[Input data]

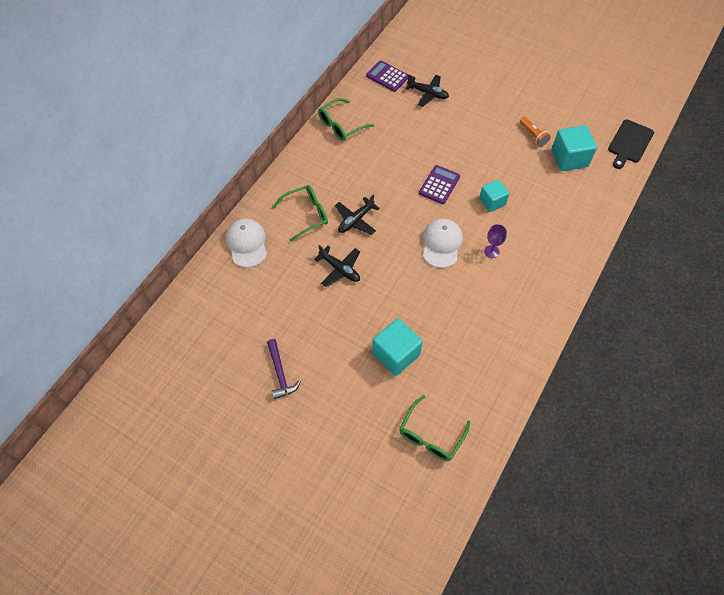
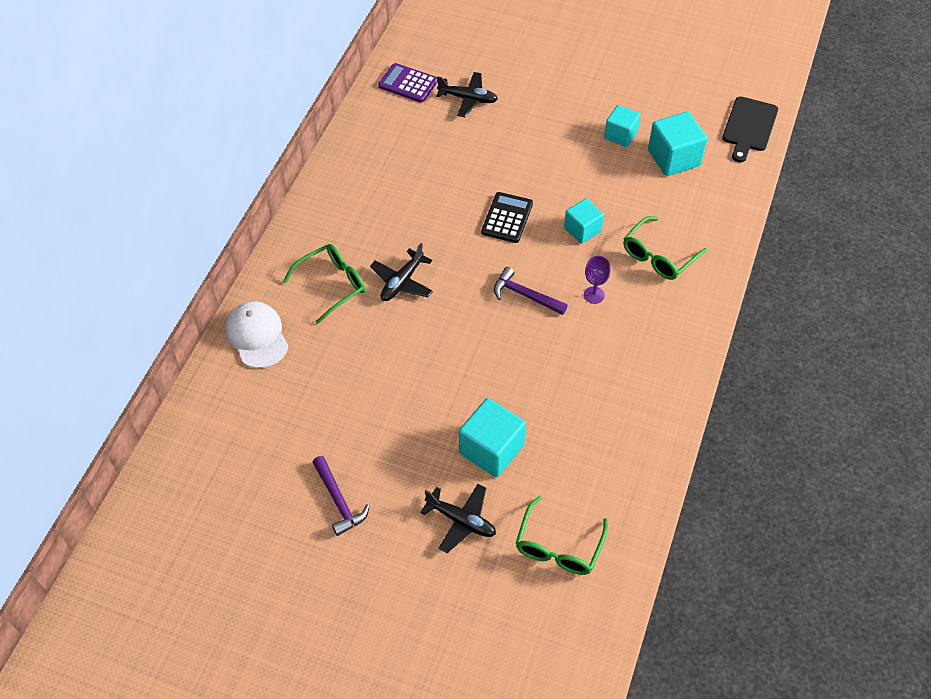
camera: 10 degrees left, 5 degrees down
black plane [314,245,360,287] -> black plane moved to [420,484,496,553]
green glasses [318,98,374,141] -> green glasses moved to [623,216,707,280]
purple calculator [419,165,460,204] -> black calculator [481,192,533,243]
white cap [423,219,463,268] -> purple hammer [494,267,568,315]
orange flashlight [520,117,551,147] -> turquoise cube [604,105,640,147]

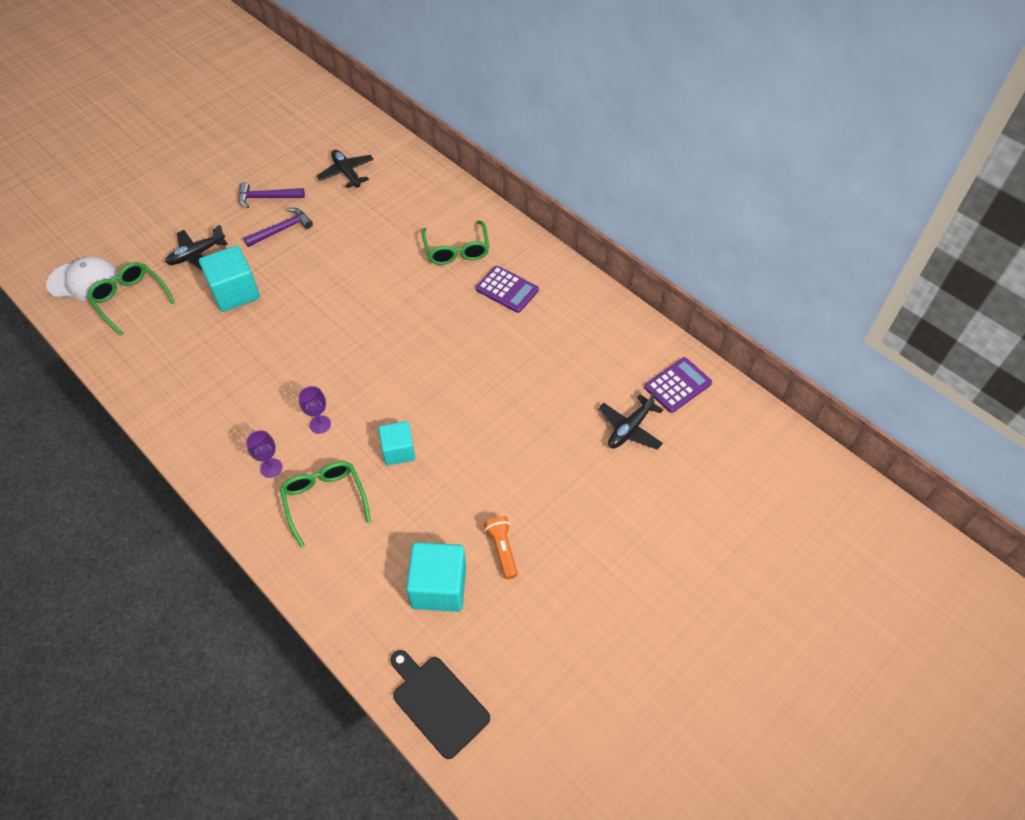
camera: 115 degrees right, 0 degrees up
white cap [225,301,289,368] -> white cap moved to [46,256,118,301]
black plane [370,243,433,301] -> black plane moved to [317,150,374,188]
black calculator [481,192,533,243] -> none
purple hammer [494,267,568,315] -> purple hammer moved to [243,208,313,247]
turquoise cube [604,105,640,147] -> orange flashlight [484,516,518,579]
none -> purple goblet [246,430,282,478]
none -> purple calculator [476,266,539,313]

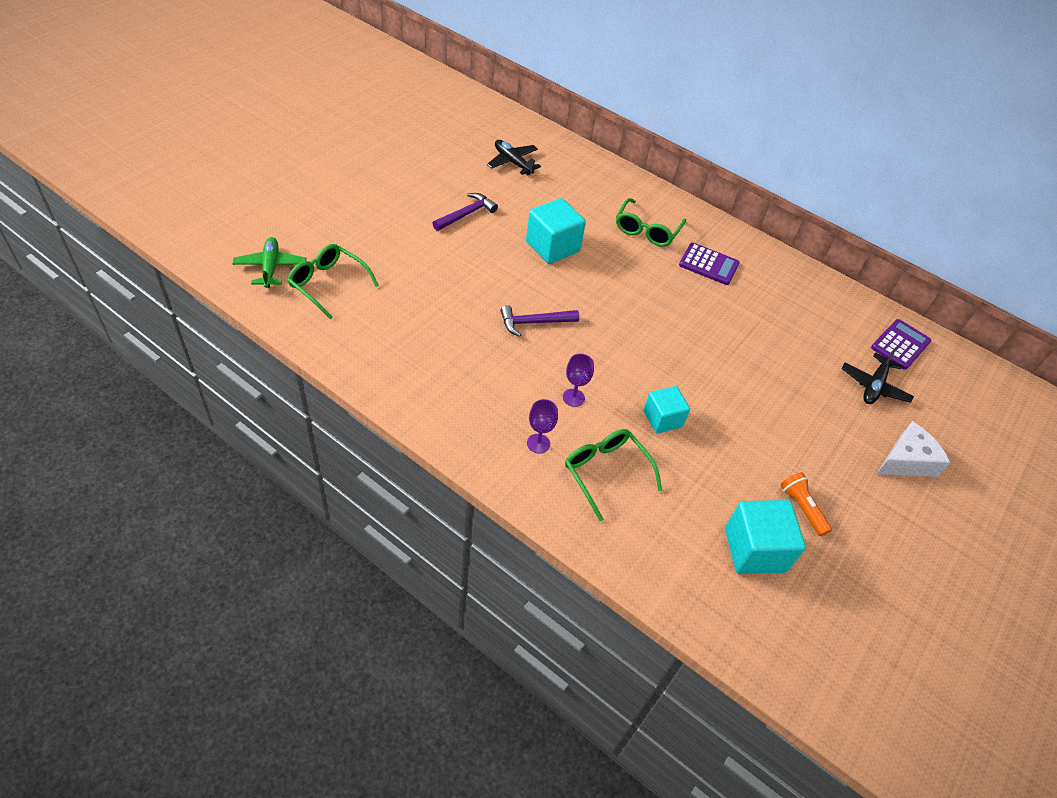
camera: 15 degrees left, 5 degrees down
white cap [46,256,118,301] -> green plane [232,237,306,288]
black plane [165,225,228,270] -> none
turquoise cube [199,245,260,312] -> turquoise cube moved to [526,198,586,264]
purple hammer [238,182,305,208] -> purple hammer moved to [501,305,579,337]
black cutting board [390,650,490,759] -> none
green glasses [421,220,489,265] -> green glasses turned 45 degrees clockwise [616,198,686,247]
none -> white cheese [877,421,950,477]

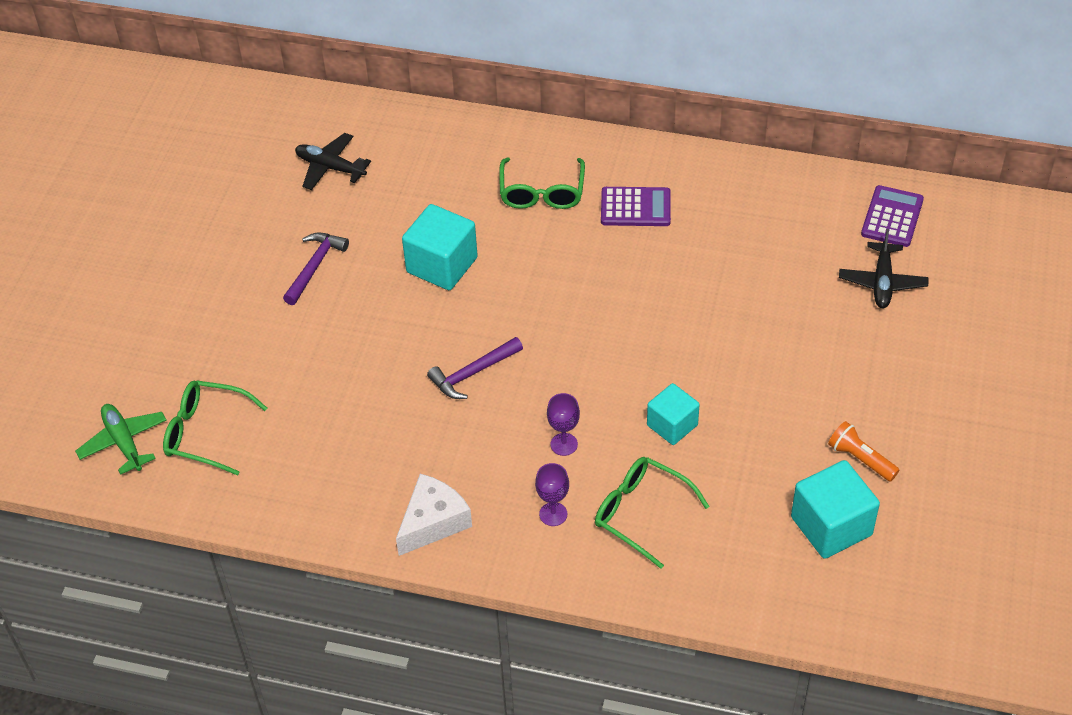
camera: 15 degrees left, 0 degrees up
white cheese [877,421,950,477] -> white cheese moved to [396,474,472,556]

[/Input data]

## What the task asks:
Spot the lines above that mention "calculator" and copy them.

## Finished task:
purple calculator [419,165,460,204] -> black calculator [481,192,533,243]
black calculator [481,192,533,243] -> none
none -> purple calculator [476,266,539,313]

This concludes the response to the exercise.